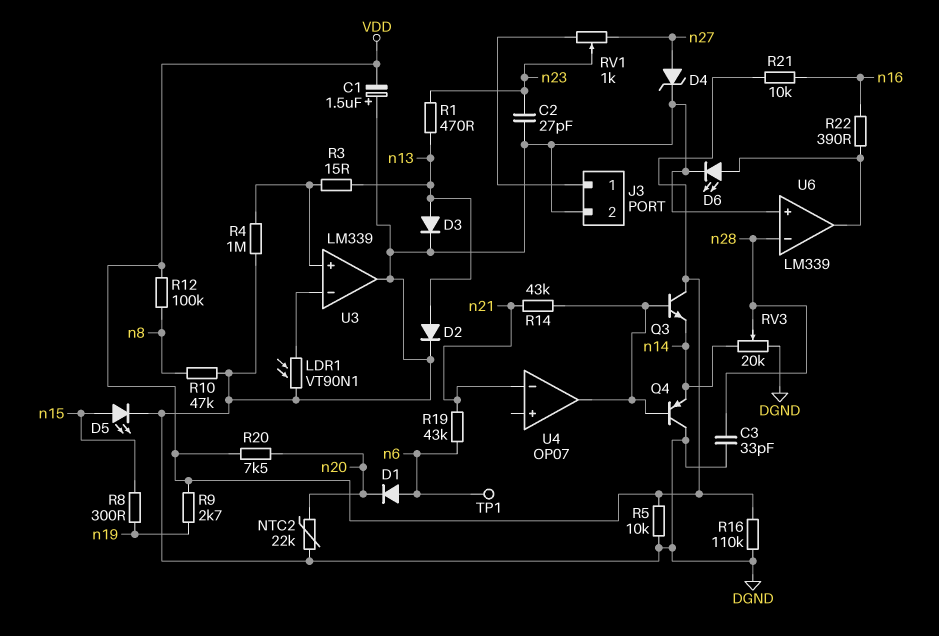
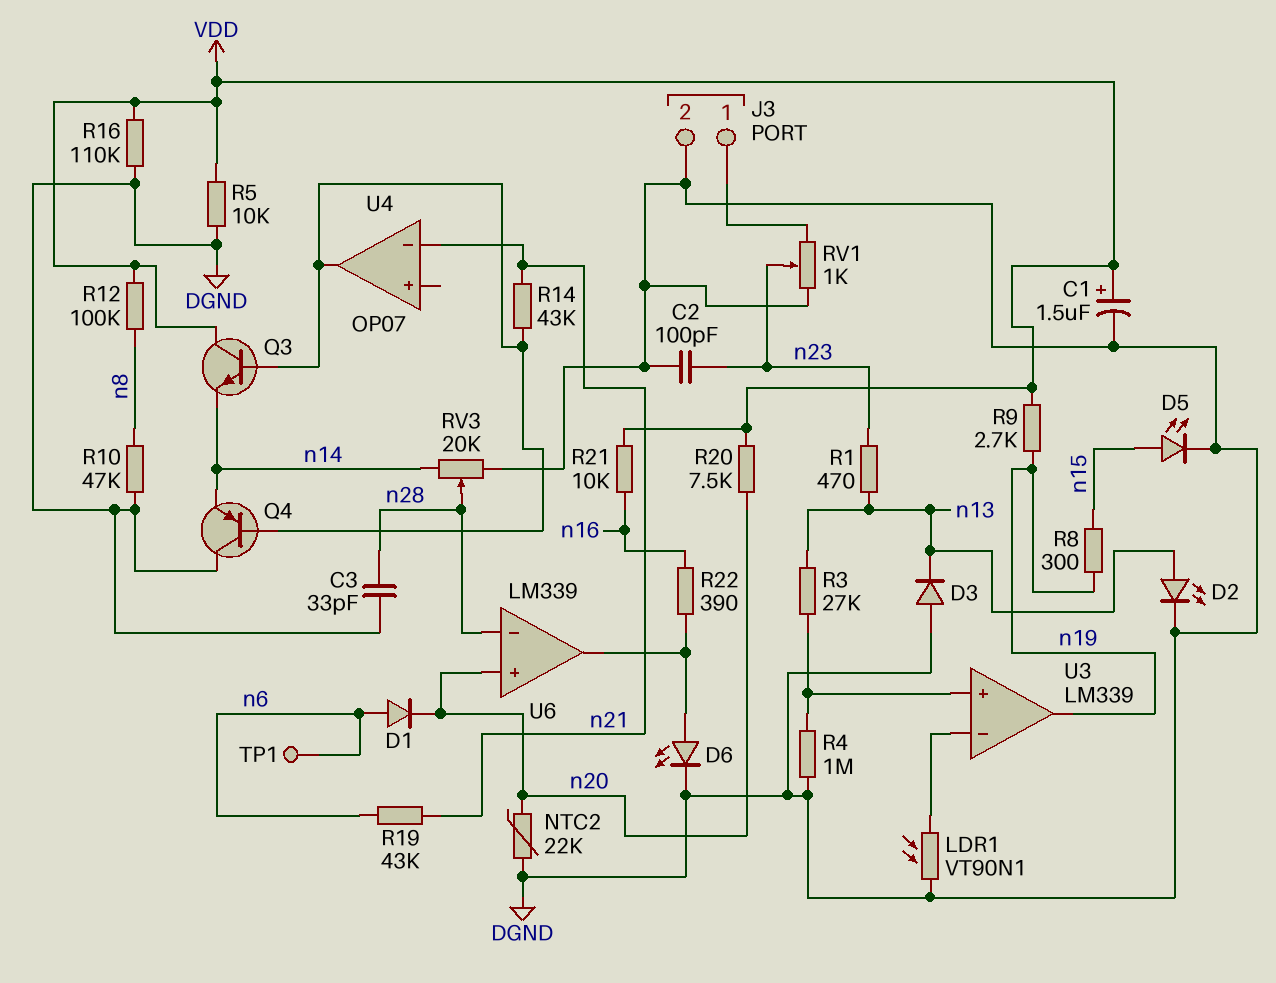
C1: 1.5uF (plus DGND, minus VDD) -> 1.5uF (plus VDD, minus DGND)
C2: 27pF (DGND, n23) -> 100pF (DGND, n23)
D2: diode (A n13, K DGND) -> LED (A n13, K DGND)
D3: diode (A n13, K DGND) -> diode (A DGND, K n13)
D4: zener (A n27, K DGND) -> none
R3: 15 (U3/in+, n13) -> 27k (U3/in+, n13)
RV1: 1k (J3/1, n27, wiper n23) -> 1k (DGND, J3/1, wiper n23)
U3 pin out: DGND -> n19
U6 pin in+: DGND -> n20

==============================

What the task asks: Restate each entry word for word; pictures stay out of the copy.

Written response:
C1: 1.5uF (plus DGND, minus VDD) -> 1.5uF (plus VDD, minus DGND)
C2: 27pF (DGND, n23) -> 100pF (DGND, n23)
D2: diode (A n13, K DGND) -> LED (A n13, K DGND)
D3: diode (A n13, K DGND) -> diode (A DGND, K n13)
D4: zener (A n27, K DGND) -> none
R3: 15 (U3/in+, n13) -> 27k (U3/in+, n13)
RV1: 1k (J3/1, n27, wiper n23) -> 1k (DGND, J3/1, wiper n23)
U3 pin out: DGND -> n19
U6 pin in+: DGND -> n20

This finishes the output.